* Task to complete
Find the string "bulb" in the data, then copy every line where it is found.

----------

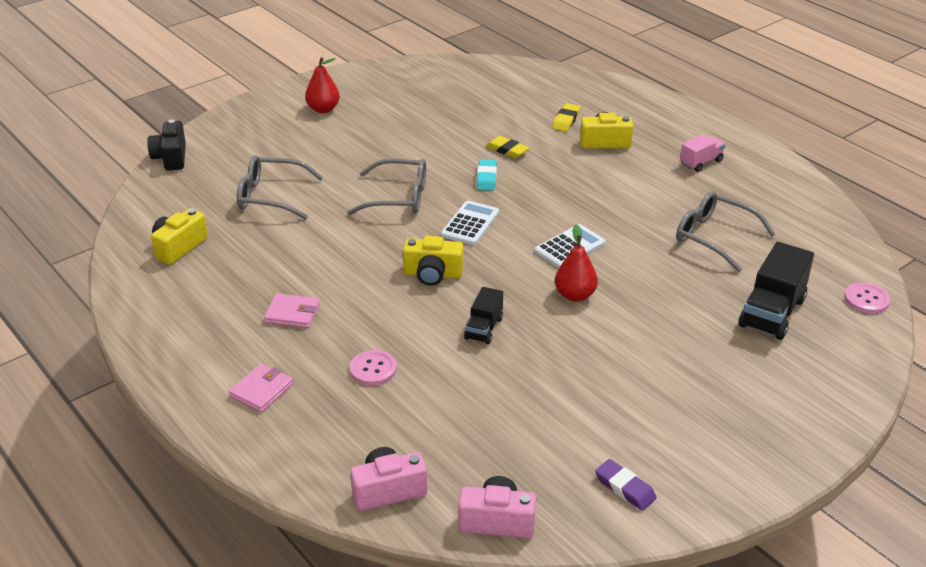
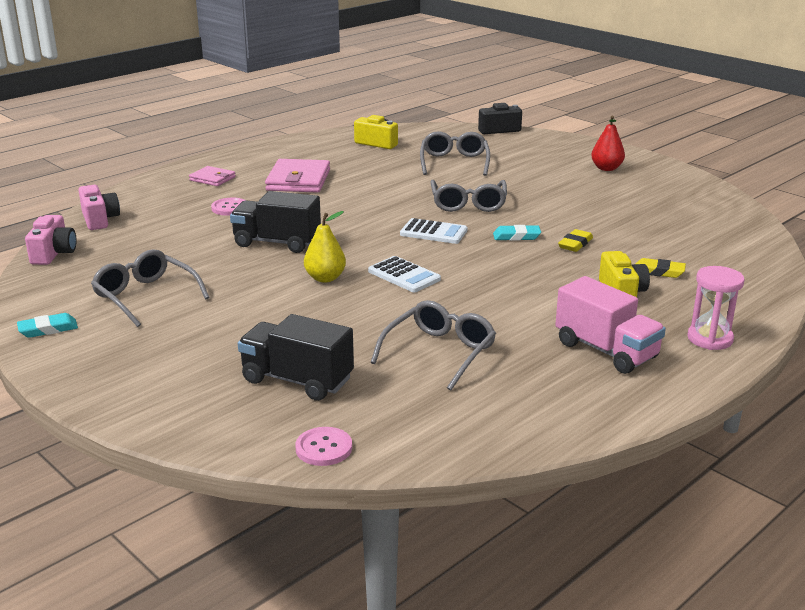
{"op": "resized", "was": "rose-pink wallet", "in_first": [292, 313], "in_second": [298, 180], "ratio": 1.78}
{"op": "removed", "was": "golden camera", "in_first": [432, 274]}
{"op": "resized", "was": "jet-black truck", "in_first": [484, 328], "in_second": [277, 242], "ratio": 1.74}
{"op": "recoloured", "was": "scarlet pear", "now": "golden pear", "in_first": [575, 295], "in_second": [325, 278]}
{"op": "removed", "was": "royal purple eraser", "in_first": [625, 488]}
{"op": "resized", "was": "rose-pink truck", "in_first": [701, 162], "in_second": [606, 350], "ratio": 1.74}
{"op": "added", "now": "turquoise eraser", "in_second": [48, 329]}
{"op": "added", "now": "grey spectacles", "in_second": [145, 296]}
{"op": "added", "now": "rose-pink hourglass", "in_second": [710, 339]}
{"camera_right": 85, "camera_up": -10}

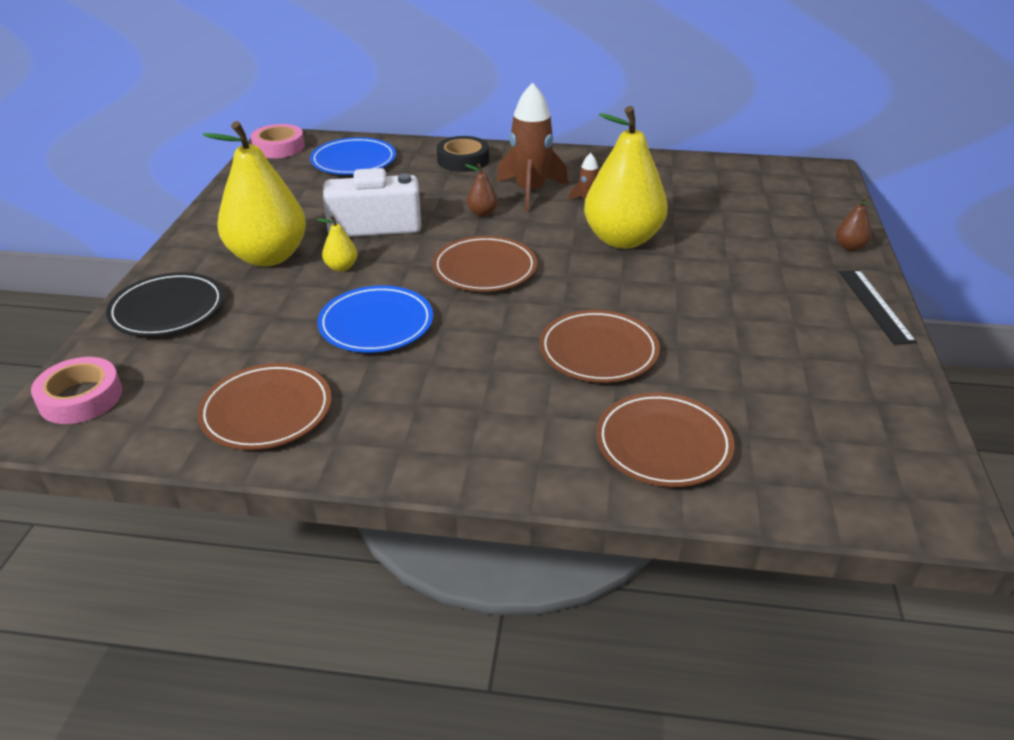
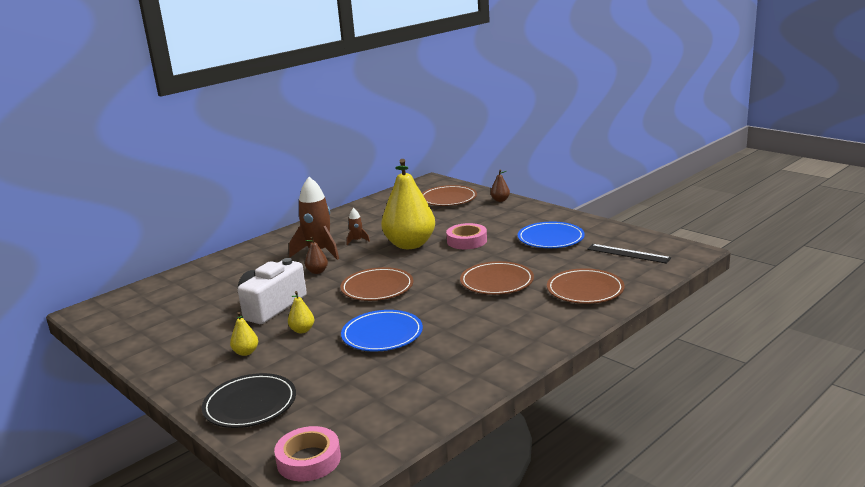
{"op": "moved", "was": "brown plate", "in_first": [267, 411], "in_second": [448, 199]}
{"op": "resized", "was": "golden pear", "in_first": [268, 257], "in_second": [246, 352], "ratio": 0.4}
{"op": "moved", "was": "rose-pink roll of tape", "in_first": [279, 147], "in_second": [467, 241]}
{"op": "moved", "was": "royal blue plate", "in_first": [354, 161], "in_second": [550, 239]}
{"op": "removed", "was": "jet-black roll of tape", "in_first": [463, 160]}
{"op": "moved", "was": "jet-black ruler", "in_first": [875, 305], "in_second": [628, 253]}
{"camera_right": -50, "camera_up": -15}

----------

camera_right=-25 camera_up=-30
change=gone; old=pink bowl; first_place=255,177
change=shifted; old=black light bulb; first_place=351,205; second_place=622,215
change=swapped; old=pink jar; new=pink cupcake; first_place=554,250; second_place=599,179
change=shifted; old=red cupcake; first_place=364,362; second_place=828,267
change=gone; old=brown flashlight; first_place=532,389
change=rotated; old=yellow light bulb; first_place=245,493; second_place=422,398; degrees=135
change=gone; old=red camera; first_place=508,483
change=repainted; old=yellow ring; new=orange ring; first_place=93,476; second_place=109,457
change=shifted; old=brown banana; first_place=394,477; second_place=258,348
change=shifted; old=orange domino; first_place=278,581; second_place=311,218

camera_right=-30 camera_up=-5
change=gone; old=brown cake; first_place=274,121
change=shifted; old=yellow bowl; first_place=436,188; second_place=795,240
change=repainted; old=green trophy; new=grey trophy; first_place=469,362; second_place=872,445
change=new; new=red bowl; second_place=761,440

----------

* Task response
change=shifted; old=black light bulb; first_place=351,205; second_place=622,215
change=rotated; old=yellow light bulb; first_place=245,493; second_place=422,398; degrees=135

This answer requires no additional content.